BEGIN Input data

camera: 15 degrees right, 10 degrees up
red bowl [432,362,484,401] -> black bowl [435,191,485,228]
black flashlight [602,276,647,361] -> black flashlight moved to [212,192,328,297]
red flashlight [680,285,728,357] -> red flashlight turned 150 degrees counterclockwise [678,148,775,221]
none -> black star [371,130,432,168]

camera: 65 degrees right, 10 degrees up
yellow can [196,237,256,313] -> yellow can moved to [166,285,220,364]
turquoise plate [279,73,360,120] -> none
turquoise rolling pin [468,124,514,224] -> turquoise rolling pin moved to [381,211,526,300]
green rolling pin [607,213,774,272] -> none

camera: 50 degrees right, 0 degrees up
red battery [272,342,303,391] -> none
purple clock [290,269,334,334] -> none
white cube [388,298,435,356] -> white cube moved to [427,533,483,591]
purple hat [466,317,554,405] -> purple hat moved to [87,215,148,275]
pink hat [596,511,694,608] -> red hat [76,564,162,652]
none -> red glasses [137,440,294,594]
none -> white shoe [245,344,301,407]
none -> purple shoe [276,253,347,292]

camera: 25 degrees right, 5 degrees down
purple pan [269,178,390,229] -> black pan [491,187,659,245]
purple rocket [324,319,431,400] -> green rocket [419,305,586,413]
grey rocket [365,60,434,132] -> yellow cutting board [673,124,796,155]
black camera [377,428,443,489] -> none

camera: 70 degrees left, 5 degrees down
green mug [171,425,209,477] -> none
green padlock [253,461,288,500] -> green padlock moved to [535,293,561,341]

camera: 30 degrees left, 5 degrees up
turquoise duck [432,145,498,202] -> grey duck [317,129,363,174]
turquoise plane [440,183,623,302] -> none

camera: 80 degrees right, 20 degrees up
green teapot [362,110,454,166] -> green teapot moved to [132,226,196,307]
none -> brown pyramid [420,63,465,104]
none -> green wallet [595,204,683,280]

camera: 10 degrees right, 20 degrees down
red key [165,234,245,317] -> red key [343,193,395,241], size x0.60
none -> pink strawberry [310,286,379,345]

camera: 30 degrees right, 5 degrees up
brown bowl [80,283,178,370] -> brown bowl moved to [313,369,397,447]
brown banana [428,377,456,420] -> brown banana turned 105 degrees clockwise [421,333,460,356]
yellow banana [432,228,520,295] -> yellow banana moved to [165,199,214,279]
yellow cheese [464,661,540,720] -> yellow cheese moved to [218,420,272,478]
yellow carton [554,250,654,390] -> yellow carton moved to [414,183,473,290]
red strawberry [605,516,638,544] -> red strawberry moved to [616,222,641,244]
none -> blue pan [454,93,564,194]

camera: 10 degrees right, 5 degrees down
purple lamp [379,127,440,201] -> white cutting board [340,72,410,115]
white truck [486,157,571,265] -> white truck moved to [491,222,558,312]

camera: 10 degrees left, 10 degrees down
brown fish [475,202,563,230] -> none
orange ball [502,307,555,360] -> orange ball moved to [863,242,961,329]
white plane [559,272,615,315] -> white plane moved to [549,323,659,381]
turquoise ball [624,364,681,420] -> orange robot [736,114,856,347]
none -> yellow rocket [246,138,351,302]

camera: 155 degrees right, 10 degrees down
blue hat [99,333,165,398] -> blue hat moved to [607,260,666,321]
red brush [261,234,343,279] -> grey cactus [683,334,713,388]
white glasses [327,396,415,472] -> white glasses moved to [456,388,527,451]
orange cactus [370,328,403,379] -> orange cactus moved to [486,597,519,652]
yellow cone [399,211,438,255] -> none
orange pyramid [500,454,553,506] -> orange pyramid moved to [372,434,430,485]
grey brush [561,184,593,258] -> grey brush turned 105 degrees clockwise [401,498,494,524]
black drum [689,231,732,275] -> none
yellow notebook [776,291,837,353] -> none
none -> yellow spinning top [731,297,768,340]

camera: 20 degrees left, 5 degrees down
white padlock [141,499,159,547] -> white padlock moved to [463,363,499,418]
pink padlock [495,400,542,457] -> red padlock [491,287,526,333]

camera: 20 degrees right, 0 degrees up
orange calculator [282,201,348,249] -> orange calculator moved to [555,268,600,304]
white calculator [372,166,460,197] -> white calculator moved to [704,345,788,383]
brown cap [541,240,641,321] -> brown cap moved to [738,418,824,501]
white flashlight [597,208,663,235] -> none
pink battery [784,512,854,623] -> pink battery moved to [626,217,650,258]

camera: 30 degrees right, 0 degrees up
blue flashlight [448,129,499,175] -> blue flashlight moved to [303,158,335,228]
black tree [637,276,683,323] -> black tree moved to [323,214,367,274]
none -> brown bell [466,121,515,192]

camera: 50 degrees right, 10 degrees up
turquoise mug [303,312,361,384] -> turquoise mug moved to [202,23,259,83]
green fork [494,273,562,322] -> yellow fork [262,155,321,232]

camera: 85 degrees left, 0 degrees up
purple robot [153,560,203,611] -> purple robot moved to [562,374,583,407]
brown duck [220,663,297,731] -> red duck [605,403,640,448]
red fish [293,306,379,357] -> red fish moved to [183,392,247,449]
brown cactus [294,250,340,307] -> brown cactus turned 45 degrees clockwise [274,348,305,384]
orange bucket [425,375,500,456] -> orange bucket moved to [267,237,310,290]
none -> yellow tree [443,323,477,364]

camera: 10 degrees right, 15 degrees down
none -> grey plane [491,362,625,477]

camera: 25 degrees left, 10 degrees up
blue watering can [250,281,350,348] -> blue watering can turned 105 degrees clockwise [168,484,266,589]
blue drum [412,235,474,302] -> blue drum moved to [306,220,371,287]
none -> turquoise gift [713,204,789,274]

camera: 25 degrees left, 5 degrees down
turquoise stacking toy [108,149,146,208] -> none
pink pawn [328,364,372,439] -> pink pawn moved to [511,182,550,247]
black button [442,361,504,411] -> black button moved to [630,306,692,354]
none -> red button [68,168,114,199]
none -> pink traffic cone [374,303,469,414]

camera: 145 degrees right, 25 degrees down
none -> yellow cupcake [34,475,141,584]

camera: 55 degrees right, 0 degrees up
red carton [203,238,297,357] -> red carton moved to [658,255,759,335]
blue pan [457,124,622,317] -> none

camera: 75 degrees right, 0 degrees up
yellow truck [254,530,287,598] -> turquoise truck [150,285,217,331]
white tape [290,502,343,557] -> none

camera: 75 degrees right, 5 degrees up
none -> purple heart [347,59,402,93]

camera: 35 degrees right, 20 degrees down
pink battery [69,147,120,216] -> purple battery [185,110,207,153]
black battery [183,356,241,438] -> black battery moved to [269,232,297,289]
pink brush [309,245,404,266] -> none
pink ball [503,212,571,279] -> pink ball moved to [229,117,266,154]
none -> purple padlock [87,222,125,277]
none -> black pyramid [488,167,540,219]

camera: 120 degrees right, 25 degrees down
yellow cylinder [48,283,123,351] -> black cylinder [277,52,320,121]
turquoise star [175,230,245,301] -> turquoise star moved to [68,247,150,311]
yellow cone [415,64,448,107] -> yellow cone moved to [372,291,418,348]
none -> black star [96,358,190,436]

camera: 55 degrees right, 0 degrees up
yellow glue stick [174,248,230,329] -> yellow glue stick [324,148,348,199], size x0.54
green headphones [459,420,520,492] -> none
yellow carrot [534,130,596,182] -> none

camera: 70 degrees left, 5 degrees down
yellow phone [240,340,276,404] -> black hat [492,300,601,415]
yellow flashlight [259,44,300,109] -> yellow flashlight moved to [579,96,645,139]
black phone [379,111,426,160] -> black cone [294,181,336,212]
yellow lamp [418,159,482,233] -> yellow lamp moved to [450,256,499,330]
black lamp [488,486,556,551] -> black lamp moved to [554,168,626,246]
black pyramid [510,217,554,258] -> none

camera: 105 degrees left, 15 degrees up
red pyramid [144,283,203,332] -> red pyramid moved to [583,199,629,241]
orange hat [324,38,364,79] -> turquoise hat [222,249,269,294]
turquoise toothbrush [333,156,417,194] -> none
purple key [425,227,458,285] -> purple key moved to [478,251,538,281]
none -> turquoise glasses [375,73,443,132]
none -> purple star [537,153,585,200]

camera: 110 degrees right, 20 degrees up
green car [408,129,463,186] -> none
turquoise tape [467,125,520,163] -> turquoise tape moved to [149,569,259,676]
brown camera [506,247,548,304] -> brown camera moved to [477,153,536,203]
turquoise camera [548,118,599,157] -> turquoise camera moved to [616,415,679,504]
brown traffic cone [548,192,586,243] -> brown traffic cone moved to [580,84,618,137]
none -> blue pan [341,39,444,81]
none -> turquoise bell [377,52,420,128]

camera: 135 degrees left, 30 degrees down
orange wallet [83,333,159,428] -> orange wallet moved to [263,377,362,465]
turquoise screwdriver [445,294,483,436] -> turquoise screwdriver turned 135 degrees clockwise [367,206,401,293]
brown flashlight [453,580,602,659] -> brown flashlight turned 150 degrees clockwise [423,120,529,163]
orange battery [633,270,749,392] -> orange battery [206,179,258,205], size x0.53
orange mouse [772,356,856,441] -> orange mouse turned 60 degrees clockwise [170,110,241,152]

END Input data

→ **What to work on**
Working through the entries above, copy every line in which "brown" is found.

→ **Solution to this problem**
none -> brown pyramid [420,63,465,104]
brown bowl [80,283,178,370] -> brown bowl moved to [313,369,397,447]
brown banana [428,377,456,420] -> brown banana turned 105 degrees clockwise [421,333,460,356]
brown fish [475,202,563,230] -> none
brown cap [541,240,641,321] -> brown cap moved to [738,418,824,501]
none -> brown bell [466,121,515,192]
brown duck [220,663,297,731] -> red duck [605,403,640,448]
brown cactus [294,250,340,307] -> brown cactus turned 45 degrees clockwise [274,348,305,384]
brown camera [506,247,548,304] -> brown camera moved to [477,153,536,203]
brown traffic cone [548,192,586,243] -> brown traffic cone moved to [580,84,618,137]
brown flashlight [453,580,602,659] -> brown flashlight turned 150 degrees clockwise [423,120,529,163]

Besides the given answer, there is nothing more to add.